§ **ASSIGNMENT**
Repeat the records below exactly as they appear, leaving out any pictures.

• • • • • • •

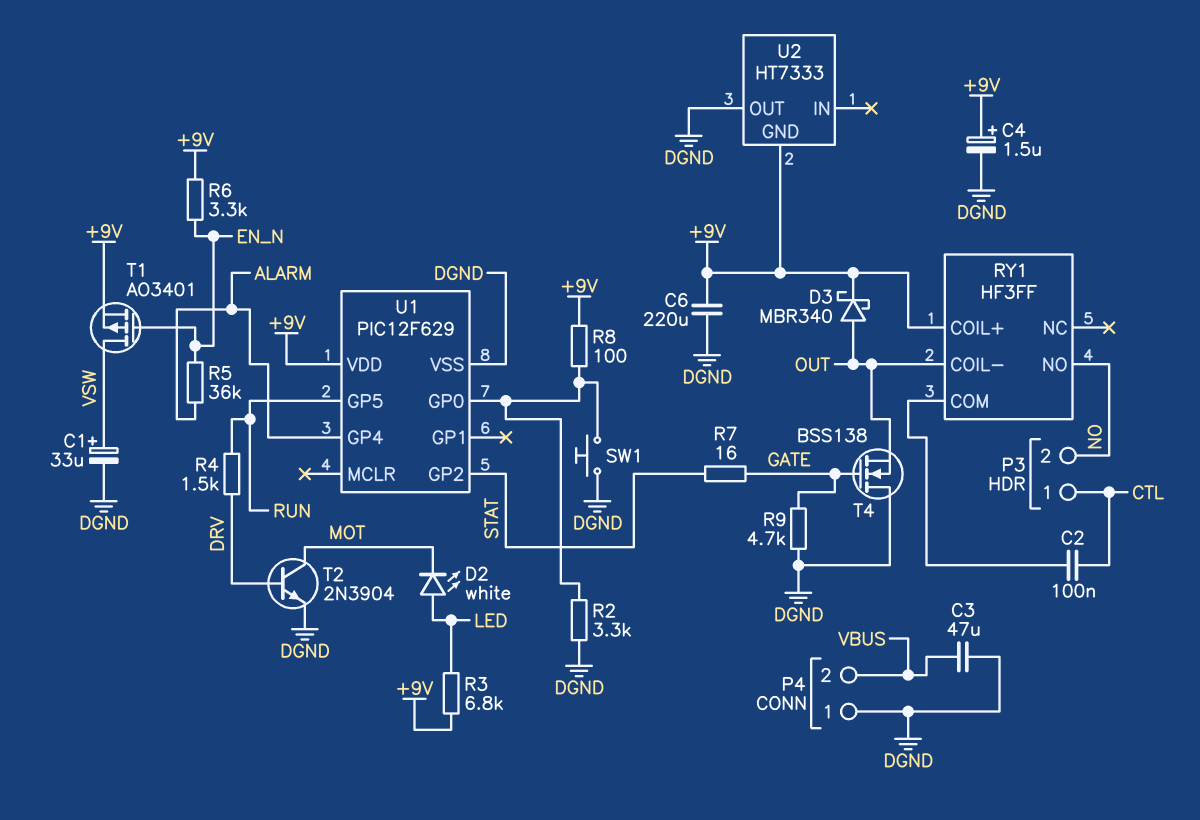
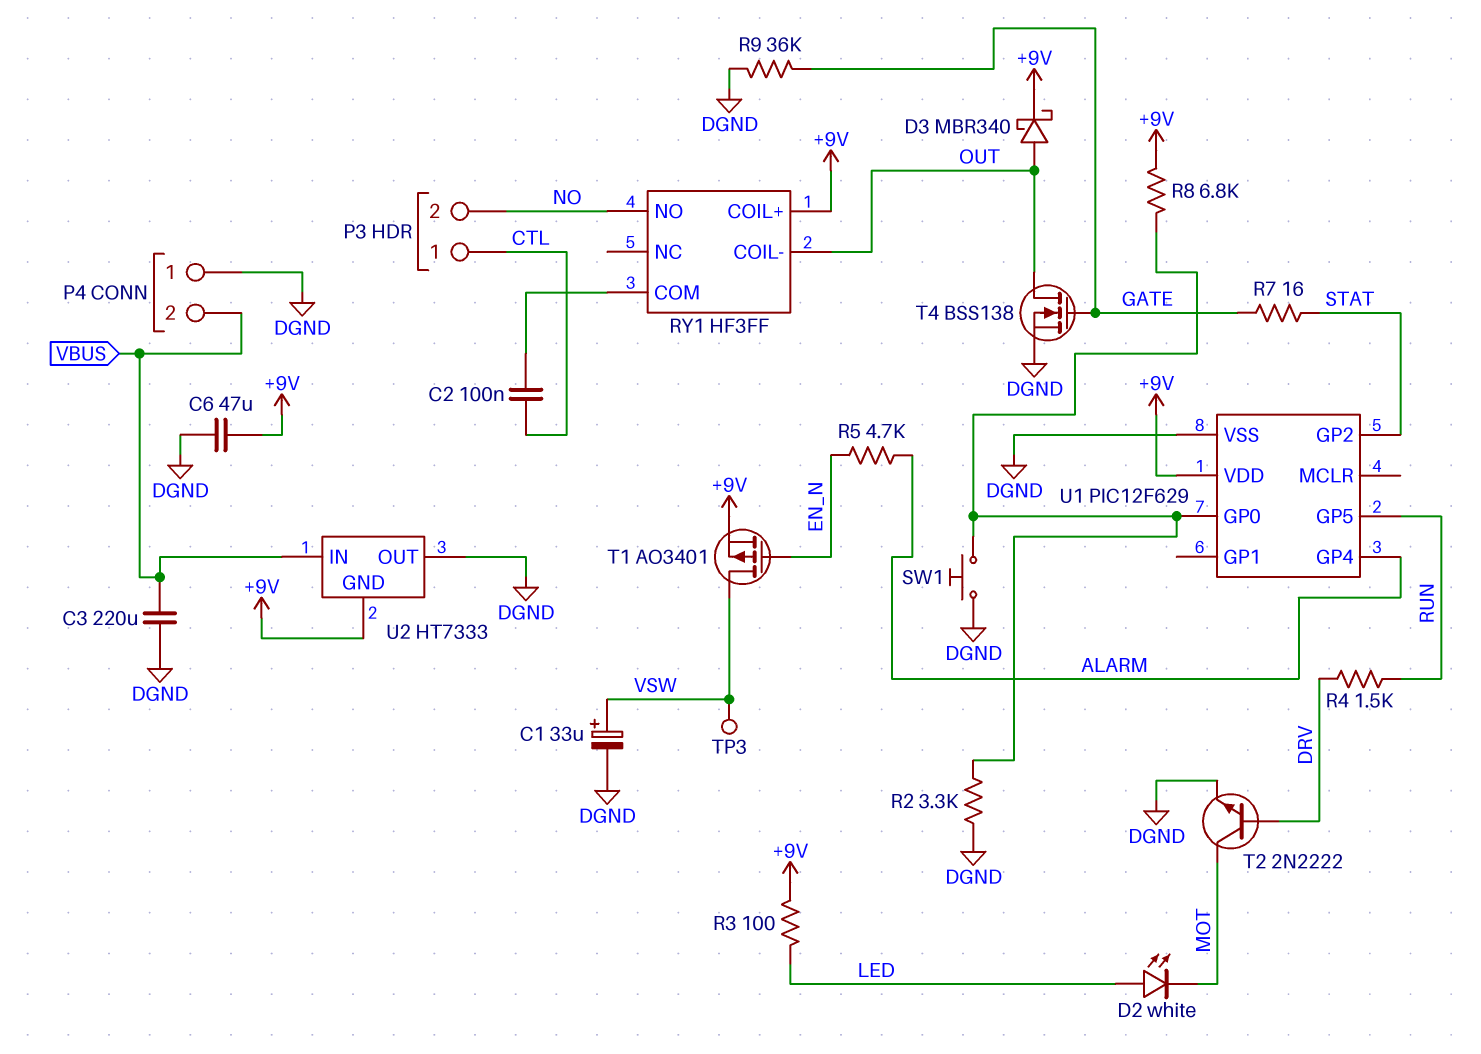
C3: 47uF (DGND, VBUS) -> 220uF (DGND, VBUS)
C4: 1.5uF (plus +9V, minus DGND) -> none
C6: 220uF (+9V, DGND) -> 47uF (+9V, DGND)
R3: 6.8k (+9V, LED) -> 100 (+9V, LED)
R5: 36k (ALARM, EN_N) -> 4.7k (ALARM, EN_N)
R6: 3.3k (+9V, EN_N) -> none
R8: 100 (+9V, U1/GP0) -> 6.8k (+9V, U1/GP0)
R9: 4.7k (DGND, GATE) -> 36k (DGND, GATE)
T2: NPN 2N3904 (B DRV, C MOT, E DGND) -> NPN 2N2222 (B DRV, C MOT, E DGND)
T4: NMOS BSS138 (G GATE, D DGND, S OUT) -> NMOS BSS138 (G GATE, D OUT, S DGND)
TP3: none -> test point (VSW)
U2 pin IN: none -> VBUS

• • • • • • •

§ **RESPONSE**
C3: 47uF (DGND, VBUS) -> 220uF (DGND, VBUS)
C4: 1.5uF (plus +9V, minus DGND) -> none
C6: 220uF (+9V, DGND) -> 47uF (+9V, DGND)
R3: 6.8k (+9V, LED) -> 100 (+9V, LED)
R5: 36k (ALARM, EN_N) -> 4.7k (ALARM, EN_N)
R6: 3.3k (+9V, EN_N) -> none
R8: 100 (+9V, U1/GP0) -> 6.8k (+9V, U1/GP0)
R9: 4.7k (DGND, GATE) -> 36k (DGND, GATE)
T2: NPN 2N3904 (B DRV, C MOT, E DGND) -> NPN 2N2222 (B DRV, C MOT, E DGND)
T4: NMOS BSS138 (G GATE, D DGND, S OUT) -> NMOS BSS138 (G GATE, D OUT, S DGND)
TP3: none -> test point (VSW)
U2 pin IN: none -> VBUS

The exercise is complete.